Excerpted data:
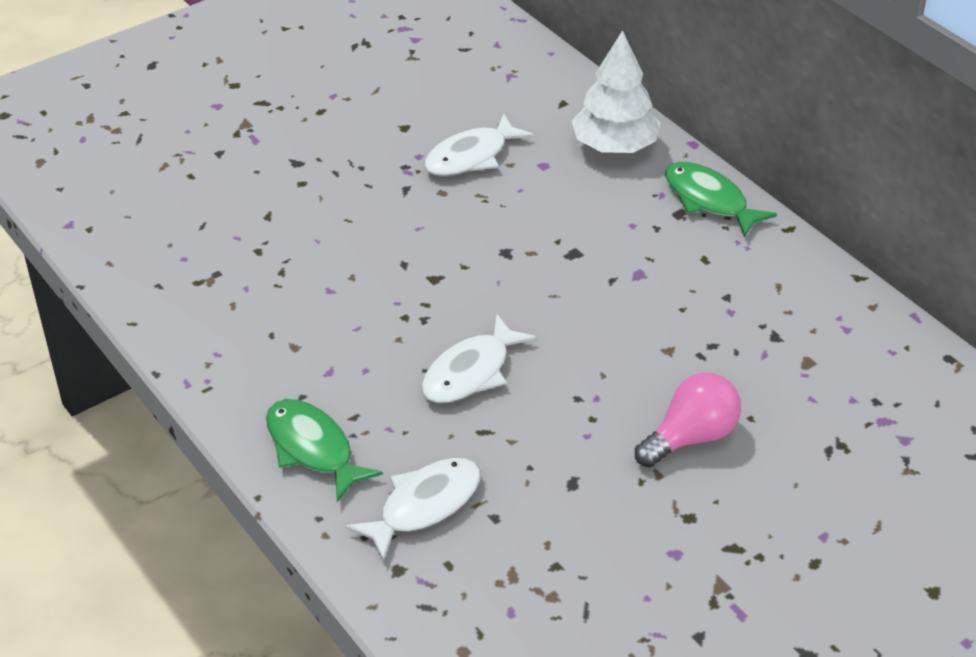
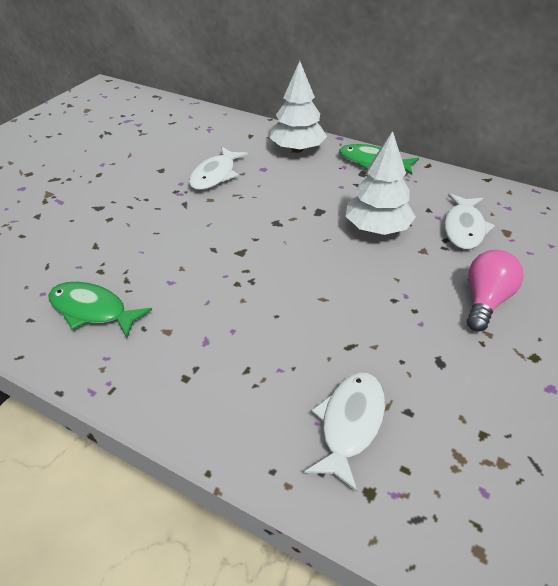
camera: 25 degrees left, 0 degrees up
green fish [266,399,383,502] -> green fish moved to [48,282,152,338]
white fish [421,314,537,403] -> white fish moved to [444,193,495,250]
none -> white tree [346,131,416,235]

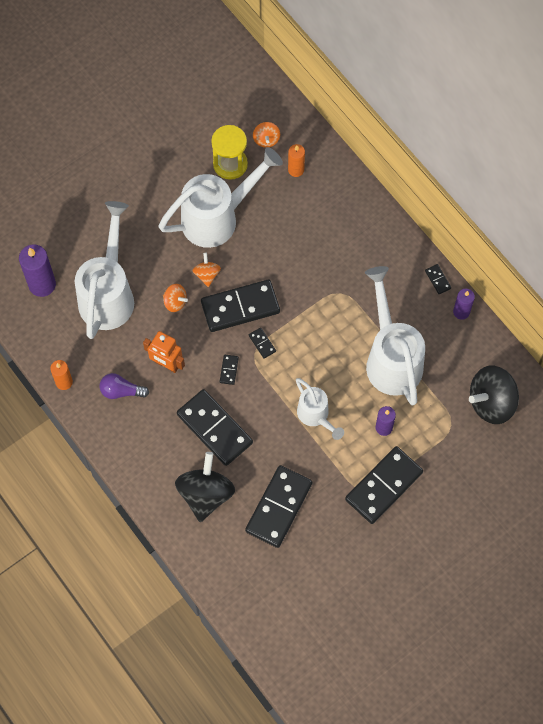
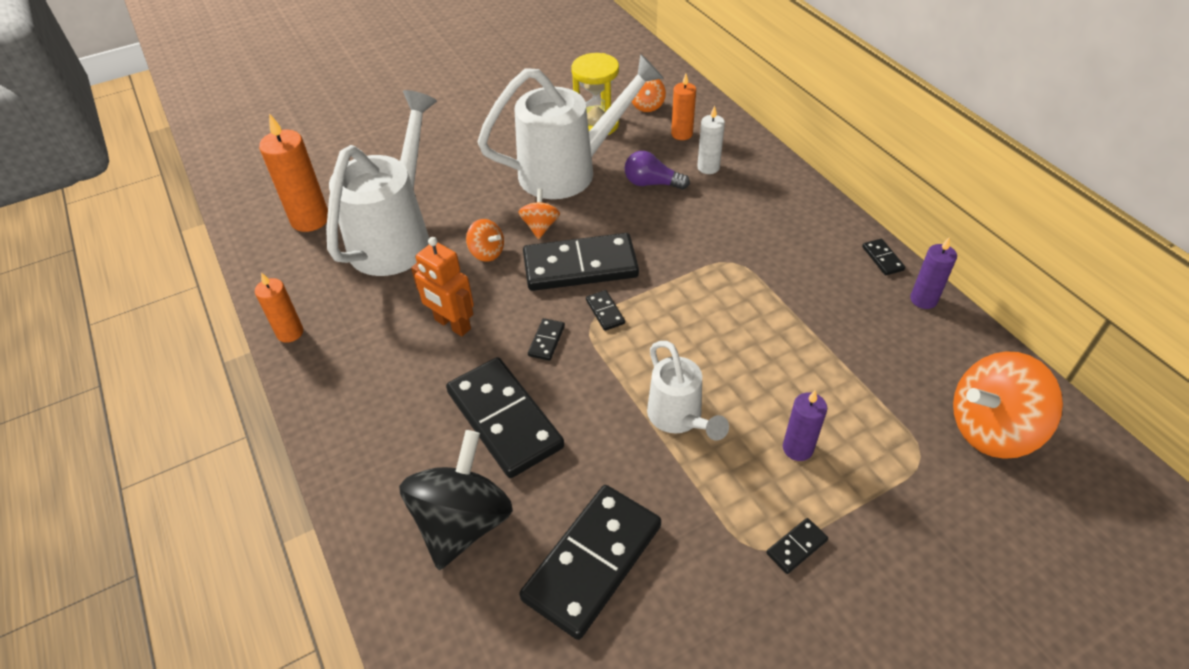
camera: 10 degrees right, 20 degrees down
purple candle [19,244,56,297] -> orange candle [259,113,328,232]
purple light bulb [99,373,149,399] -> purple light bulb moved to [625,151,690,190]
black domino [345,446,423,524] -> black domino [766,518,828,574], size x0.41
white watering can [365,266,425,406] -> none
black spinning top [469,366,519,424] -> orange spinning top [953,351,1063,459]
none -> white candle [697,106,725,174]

What is expected:
Once the lines containing "camera" in the data above are counted, give the total by itself.

Answer below:
2